▶ **What you are asked to do**:
Render all of the data below as a JSON list of strings, one string per line, with blank lines skipped and the pictures left out.

▶ **Stored records**:
----
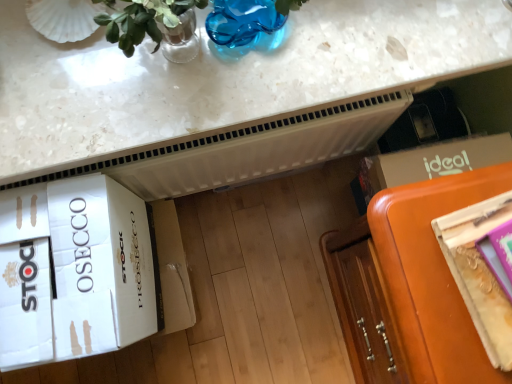
The image size is (512, 384). Describe the element at coordinates (224, 78) in the screenshot. I see `white marble countertop at upper center` at that location.

This screenshot has width=512, height=384. Describe the element at coordinates (479, 273) in the screenshot. I see `metallic gold magazine at right` at that location.

This screenshot has height=384, width=512. I want to click on white marble countertop at upper center, so click(x=224, y=78).

Is white cardboard box at lower left bigger or smaller than orange leather couch at lower right?

Clearly, white cardboard box at lower left is smaller in size than orange leather couch at lower right.

Could you tell me if white cardboard box at lower left is facing orange leather couch at lower right?

No, white cardboard box at lower left is not aimed at orange leather couch at lower right.

This screenshot has height=384, width=512. Find the location of `furniture below the white cardboard box at lower left (from the image's perspective)`. furniture below the white cardboard box at lower left (from the image's perspective) is located at coordinates (x=410, y=284).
----
▶ **Result for this task**:
[
  "The image size is (512, 384). Describe the element at coordinates (224, 78) in the screenshot. I see `white marble countertop at upper center` at that location.",
  "This screenshot has width=512, height=384. Describe the element at coordinates (479, 273) in the screenshot. I see `metallic gold magazine at right` at that location.",
  "This screenshot has height=384, width=512. I want to click on white marble countertop at upper center, so click(x=224, y=78).",
  "Is white cardboard box at lower left bigger or smaller than orange leather couch at lower right?",
  "Clearly, white cardboard box at lower left is smaller in size than orange leather couch at lower right.",
  "Could you tell me if white cardboard box at lower left is facing orange leather couch at lower right?",
  "No, white cardboard box at lower left is not aimed at orange leather couch at lower right.",
  "This screenshot has height=384, width=512. Find the location of `furniture below the white cardboard box at lower left (from the image's perspective)`. furniture below the white cardboard box at lower left (from the image's perspective) is located at coordinates (x=410, y=284)."
]